### Problem to work on
For the entries below, print exactly the lines between the line holding "WhitePyramid [295, 81, 332, 116]" and the line holding "TurquoiseFlowerPot [355, 42, 403, 109]", inclusive, and nothing else.
═══ Records provided
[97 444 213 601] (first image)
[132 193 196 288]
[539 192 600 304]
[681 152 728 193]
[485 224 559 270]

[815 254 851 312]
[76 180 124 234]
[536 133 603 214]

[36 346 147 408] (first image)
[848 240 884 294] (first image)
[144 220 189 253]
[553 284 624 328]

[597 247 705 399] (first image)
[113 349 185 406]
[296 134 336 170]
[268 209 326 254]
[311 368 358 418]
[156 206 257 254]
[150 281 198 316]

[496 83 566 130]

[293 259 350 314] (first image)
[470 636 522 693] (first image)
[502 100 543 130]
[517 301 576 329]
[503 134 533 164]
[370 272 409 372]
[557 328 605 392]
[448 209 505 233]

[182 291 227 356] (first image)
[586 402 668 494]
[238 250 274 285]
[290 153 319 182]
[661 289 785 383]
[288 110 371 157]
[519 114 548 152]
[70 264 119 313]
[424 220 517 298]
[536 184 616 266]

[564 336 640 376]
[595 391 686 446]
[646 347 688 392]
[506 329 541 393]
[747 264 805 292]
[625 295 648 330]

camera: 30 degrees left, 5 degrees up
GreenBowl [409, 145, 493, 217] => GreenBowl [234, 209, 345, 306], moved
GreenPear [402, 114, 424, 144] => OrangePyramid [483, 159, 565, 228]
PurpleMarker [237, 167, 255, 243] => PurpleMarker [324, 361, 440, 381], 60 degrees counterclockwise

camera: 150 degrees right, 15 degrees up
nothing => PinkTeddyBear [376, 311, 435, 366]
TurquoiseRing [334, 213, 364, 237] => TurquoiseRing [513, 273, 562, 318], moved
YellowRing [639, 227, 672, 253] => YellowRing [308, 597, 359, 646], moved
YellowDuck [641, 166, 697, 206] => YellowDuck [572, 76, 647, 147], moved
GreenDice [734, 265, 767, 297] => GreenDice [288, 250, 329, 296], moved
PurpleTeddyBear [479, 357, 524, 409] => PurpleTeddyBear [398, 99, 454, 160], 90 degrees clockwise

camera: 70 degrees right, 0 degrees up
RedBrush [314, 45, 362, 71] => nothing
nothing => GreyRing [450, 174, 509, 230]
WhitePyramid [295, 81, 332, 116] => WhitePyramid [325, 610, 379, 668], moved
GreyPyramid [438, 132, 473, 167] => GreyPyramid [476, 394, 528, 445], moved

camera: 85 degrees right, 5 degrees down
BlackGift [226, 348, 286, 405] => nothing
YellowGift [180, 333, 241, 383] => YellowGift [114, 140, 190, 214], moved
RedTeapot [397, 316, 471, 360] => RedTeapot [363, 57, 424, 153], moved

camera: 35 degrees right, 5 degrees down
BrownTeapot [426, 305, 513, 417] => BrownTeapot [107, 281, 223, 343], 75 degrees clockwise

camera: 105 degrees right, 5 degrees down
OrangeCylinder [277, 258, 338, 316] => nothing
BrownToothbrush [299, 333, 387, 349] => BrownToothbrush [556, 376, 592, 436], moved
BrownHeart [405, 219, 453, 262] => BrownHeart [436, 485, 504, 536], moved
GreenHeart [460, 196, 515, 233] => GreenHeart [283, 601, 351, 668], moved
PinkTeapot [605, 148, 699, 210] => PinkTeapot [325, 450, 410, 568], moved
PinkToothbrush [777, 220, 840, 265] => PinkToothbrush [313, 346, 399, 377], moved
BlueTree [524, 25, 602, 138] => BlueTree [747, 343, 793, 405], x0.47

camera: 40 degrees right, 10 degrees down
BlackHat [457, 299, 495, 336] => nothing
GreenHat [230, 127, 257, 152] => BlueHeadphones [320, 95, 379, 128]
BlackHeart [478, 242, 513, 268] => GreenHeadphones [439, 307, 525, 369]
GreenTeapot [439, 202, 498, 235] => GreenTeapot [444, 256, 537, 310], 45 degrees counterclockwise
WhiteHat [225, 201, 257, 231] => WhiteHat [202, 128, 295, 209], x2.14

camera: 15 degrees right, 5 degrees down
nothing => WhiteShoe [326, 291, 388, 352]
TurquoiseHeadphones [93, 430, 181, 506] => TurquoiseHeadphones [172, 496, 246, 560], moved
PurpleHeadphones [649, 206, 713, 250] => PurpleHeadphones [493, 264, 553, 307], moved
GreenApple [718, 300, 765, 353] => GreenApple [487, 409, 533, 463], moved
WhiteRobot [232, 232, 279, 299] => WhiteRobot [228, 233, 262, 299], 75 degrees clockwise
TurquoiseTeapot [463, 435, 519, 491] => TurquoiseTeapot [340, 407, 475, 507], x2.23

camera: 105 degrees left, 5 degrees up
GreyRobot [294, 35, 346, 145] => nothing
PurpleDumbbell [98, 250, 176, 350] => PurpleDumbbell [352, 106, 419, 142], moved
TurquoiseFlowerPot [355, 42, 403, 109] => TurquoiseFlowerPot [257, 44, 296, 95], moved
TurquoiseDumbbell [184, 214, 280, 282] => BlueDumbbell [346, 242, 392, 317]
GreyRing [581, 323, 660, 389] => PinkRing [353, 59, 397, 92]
══════
### The answer
WhitePyramid [295, 81, 332, 116] => WhitePyramid [325, 610, 379, 668], moved
GreyPyramid [438, 132, 473, 167] => GreyPyramid [476, 394, 528, 445], moved

camera: 85 degrees right, 5 degrees down
BlackGift [226, 348, 286, 405] => nothing
YellowGift [180, 333, 241, 383] => YellowGift [114, 140, 190, 214], moved
RedTeapot [397, 316, 471, 360] => RedTeapot [363, 57, 424, 153], moved

camera: 35 degrees right, 5 degrees down
BrownTeapot [426, 305, 513, 417] => BrownTeapot [107, 281, 223, 343], 75 degrees clockwise

camera: 105 degrees right, 5 degrees down
OrangeCylinder [277, 258, 338, 316] => nothing
BrownToothbrush [299, 333, 387, 349] => BrownToothbrush [556, 376, 592, 436], moved
BrownHeart [405, 219, 453, 262] => BrownHeart [436, 485, 504, 536], moved
GreenHeart [460, 196, 515, 233] => GreenHeart [283, 601, 351, 668], moved
PinkTeapot [605, 148, 699, 210] => PinkTeapot [325, 450, 410, 568], moved
PinkToothbrush [777, 220, 840, 265] => PinkToothbrush [313, 346, 399, 377], moved
BlueTree [524, 25, 602, 138] => BlueTree [747, 343, 793, 405], x0.47

camera: 40 degrees right, 10 degrees down
BlackHat [457, 299, 495, 336] => nothing
GreenHat [230, 127, 257, 152] => BlueHeadphones [320, 95, 379, 128]
BlackHeart [478, 242, 513, 268] => GreenHeadphones [439, 307, 525, 369]
GreenTeapot [439, 202, 498, 235] => GreenTeapot [444, 256, 537, 310], 45 degrees counterclockwise
WhiteHat [225, 201, 257, 231] => WhiteHat [202, 128, 295, 209], x2.14

camera: 15 degrees right, 5 degrees down
nothing => WhiteShoe [326, 291, 388, 352]
TurquoiseHeadphones [93, 430, 181, 506] => TurquoiseHeadphones [172, 496, 246, 560], moved
PurpleHeadphones [649, 206, 713, 250] => PurpleHeadphones [493, 264, 553, 307], moved
GreenApple [718, 300, 765, 353] => GreenApple [487, 409, 533, 463], moved
WhiteRobot [232, 232, 279, 299] => WhiteRobot [228, 233, 262, 299], 75 degrees clockwise
TurquoiseTeapot [463, 435, 519, 491] => TurquoiseTeapot [340, 407, 475, 507], x2.23

camera: 105 degrees left, 5 degrees up
GreyRobot [294, 35, 346, 145] => nothing
PurpleDumbbell [98, 250, 176, 350] => PurpleDumbbell [352, 106, 419, 142], moved
TurquoiseFlowerPot [355, 42, 403, 109] => TurquoiseFlowerPot [257, 44, 296, 95], moved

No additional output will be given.